INFORMATION PROVIDED Block Start
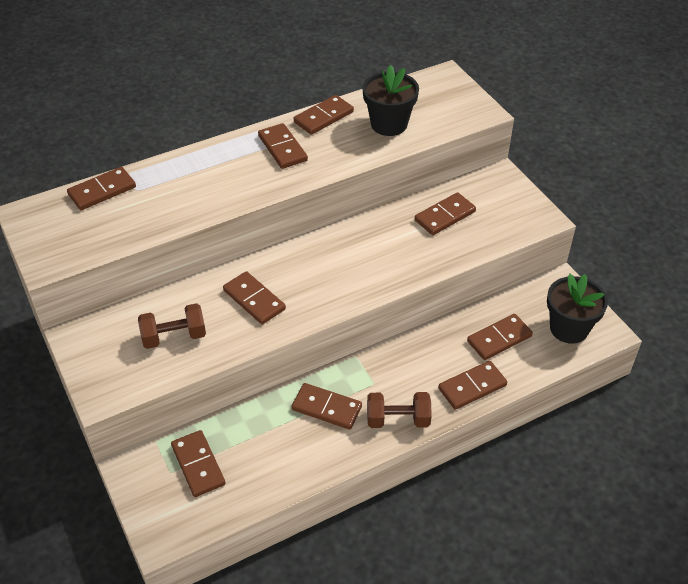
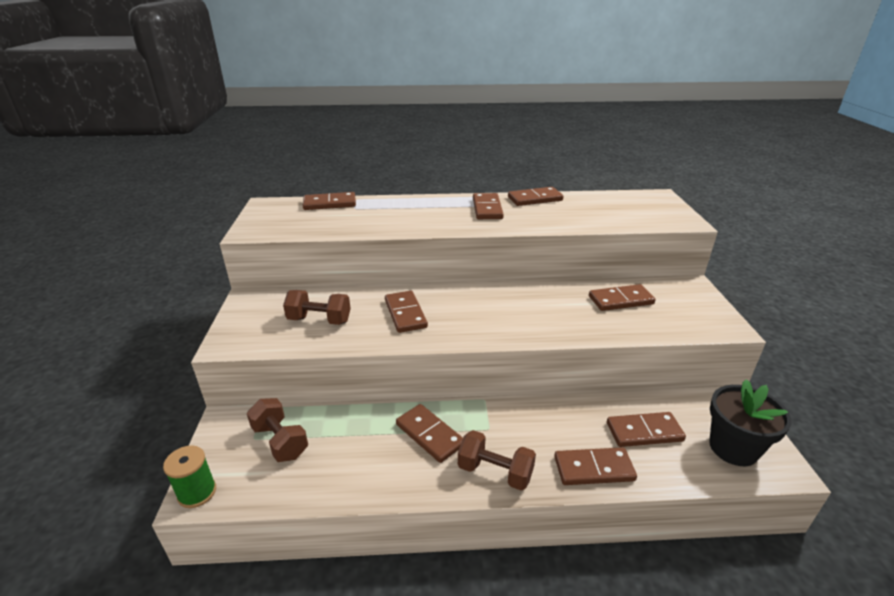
camera: 25 degrees right, 15 degrees down
(160, 535) = (197, 492): none -> green spool
(198, 465) = (280, 441): brown domino -> brown dumbbell
(389, 124) = (590, 212): black flower pot -> none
INFORMATION PROVIDED Block End
# [WORK ORDER]
Only the lines from the one bearing "(160, 535) = (197, 492): none -> green spool" to the end of the material belong in the answer; set them down verbatim.

# [TASK OUTPUT]
(160, 535) = (197, 492): none -> green spool
(198, 465) = (280, 441): brown domino -> brown dumbbell
(389, 124) = (590, 212): black flower pot -> none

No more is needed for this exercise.